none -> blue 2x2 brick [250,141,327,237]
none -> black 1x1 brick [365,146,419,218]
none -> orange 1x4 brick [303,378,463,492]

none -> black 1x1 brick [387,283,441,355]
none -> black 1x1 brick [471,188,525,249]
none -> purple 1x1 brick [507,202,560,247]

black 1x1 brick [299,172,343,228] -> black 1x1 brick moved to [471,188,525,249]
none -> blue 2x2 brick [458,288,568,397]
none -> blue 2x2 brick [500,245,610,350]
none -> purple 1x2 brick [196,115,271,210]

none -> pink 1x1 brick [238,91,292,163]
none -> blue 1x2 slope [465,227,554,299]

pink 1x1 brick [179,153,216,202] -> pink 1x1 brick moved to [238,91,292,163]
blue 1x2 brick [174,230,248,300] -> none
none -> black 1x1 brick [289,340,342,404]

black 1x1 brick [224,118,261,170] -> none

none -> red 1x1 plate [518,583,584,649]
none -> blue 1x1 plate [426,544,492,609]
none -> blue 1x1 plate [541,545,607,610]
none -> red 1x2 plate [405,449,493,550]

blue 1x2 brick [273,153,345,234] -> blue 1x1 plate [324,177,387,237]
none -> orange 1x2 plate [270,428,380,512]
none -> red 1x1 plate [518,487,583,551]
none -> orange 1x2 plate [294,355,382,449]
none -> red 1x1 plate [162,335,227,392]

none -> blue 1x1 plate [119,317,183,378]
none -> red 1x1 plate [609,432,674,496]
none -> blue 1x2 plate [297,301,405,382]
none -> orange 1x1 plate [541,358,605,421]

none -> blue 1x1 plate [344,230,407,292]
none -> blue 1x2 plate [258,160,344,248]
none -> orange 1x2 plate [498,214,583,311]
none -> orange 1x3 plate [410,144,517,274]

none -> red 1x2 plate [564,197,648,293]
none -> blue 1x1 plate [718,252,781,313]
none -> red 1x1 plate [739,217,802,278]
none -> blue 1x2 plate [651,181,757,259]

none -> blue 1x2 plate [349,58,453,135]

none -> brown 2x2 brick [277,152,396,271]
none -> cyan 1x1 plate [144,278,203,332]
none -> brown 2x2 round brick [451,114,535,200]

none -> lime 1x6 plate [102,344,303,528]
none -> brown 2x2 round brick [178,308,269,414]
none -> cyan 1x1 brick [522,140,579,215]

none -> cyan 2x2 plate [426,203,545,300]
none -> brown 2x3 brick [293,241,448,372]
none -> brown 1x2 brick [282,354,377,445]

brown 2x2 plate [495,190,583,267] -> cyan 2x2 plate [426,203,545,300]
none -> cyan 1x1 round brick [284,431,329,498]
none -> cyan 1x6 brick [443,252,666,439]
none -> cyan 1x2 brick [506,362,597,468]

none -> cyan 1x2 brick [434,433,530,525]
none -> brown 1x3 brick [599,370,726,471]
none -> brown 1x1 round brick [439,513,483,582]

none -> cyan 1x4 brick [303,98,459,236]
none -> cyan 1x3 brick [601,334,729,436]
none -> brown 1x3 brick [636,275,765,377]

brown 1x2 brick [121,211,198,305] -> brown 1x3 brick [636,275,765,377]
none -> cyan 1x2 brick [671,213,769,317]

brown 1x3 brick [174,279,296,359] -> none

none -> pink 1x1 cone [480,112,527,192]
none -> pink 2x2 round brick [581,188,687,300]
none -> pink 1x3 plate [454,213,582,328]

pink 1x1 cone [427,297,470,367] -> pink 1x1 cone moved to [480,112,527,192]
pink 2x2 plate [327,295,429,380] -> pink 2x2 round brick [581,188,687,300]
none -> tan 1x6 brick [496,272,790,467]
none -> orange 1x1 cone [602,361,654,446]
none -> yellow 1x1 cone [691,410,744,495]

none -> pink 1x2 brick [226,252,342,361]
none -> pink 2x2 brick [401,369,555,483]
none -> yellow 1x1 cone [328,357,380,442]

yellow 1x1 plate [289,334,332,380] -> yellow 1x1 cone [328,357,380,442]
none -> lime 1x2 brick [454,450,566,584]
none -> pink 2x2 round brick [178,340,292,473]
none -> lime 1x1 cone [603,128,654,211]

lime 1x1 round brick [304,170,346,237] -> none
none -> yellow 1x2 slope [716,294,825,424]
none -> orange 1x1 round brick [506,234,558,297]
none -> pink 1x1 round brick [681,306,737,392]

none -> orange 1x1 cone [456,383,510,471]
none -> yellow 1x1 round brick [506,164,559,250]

━━━━━━━━━━━━━━━━━━━━━━━━━━━━━━

**TASK GOAL**
Print exactly the lines of the listing above starting at the line containing "none -> brown 1x2 brick [282,354,377,445]" and ending at the line containing "none -> brown 1x1", both included.

**ANSWER BOX**
none -> brown 1x2 brick [282,354,377,445]

brown 2x2 plate [495,190,583,267] -> cyan 2x2 plate [426,203,545,300]
none -> cyan 1x1 round brick [284,431,329,498]
none -> cyan 1x6 brick [443,252,666,439]
none -> cyan 1x2 brick [506,362,597,468]

none -> cyan 1x2 brick [434,433,530,525]
none -> brown 1x3 brick [599,370,726,471]
none -> brown 1x1 round brick [439,513,483,582]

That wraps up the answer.